Required action => What is the number of lines in the entries that contain the word "none"? Reply with that number only.

Material for this task =>
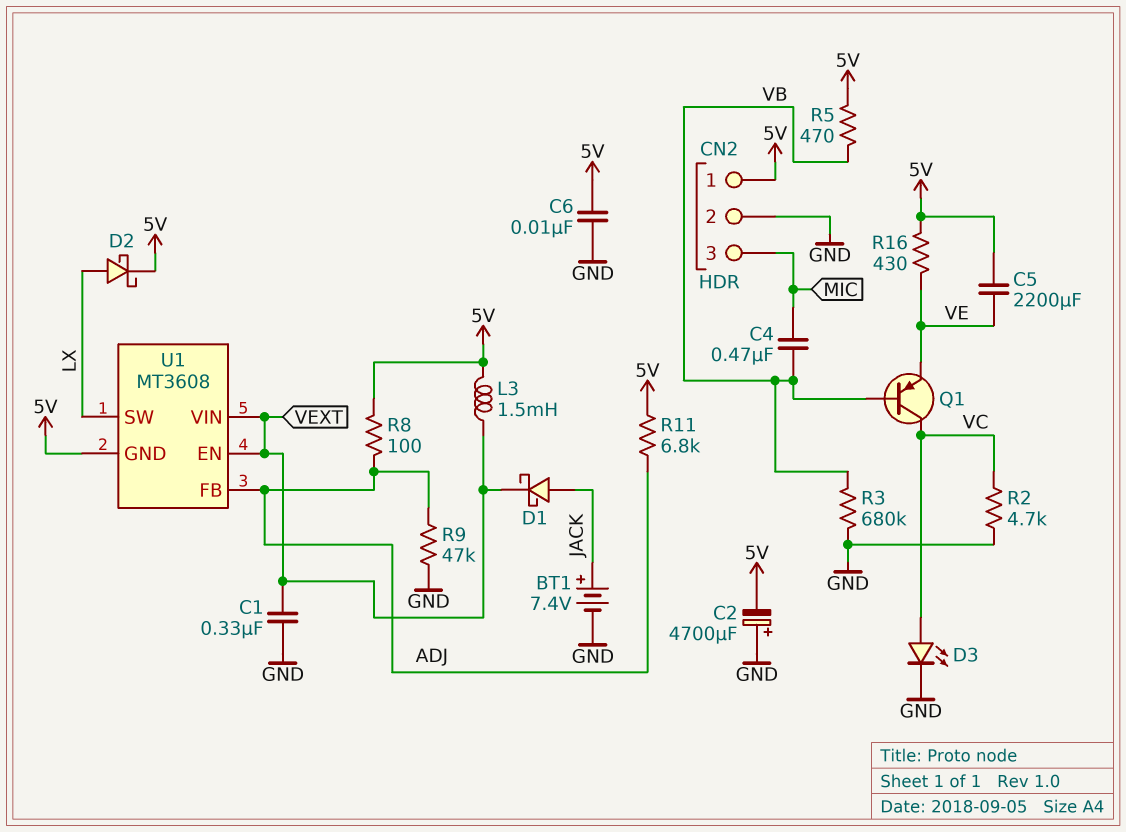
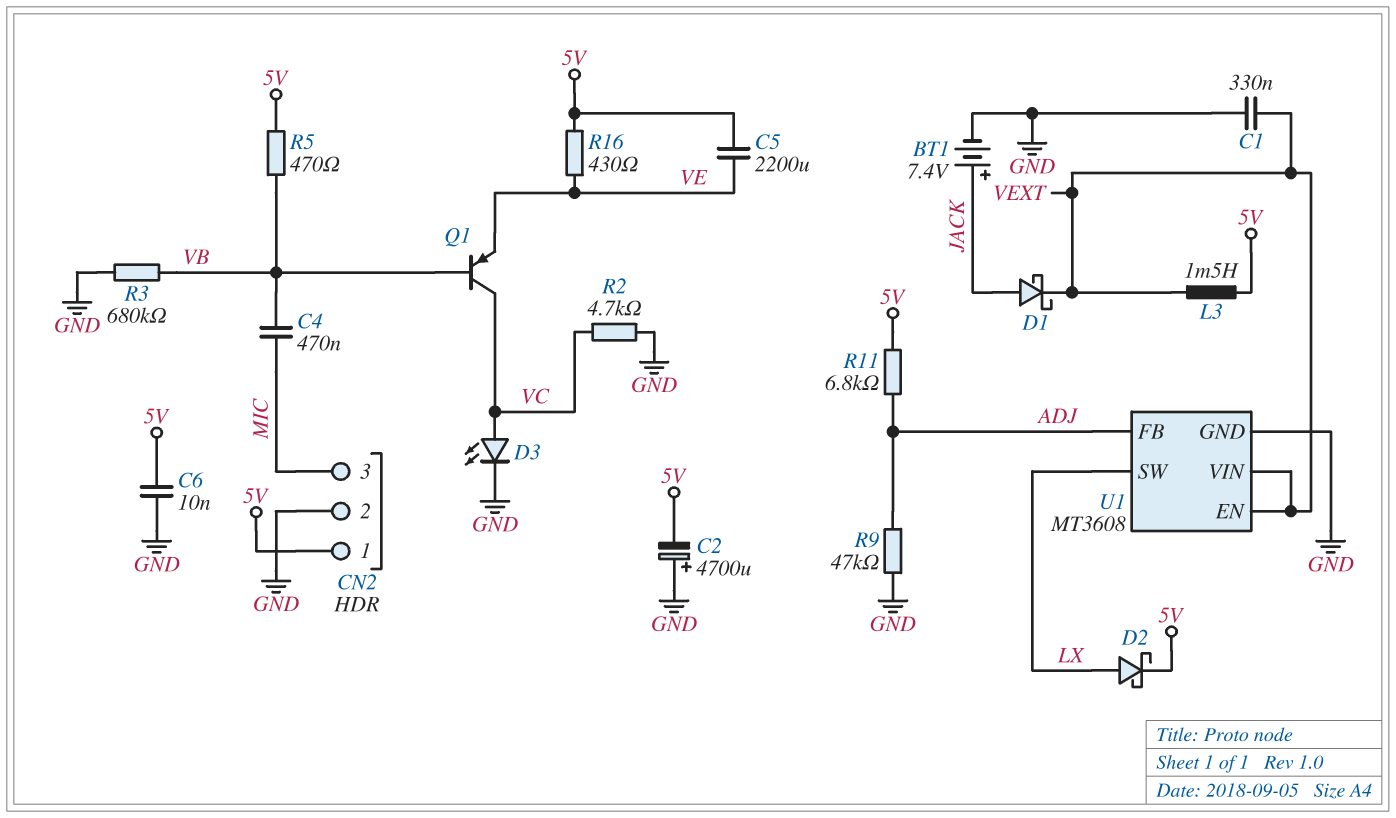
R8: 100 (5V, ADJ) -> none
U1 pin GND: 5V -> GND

---

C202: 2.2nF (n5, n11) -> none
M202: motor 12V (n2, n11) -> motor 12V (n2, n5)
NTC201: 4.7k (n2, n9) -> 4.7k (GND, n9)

Answer to this exercise => 2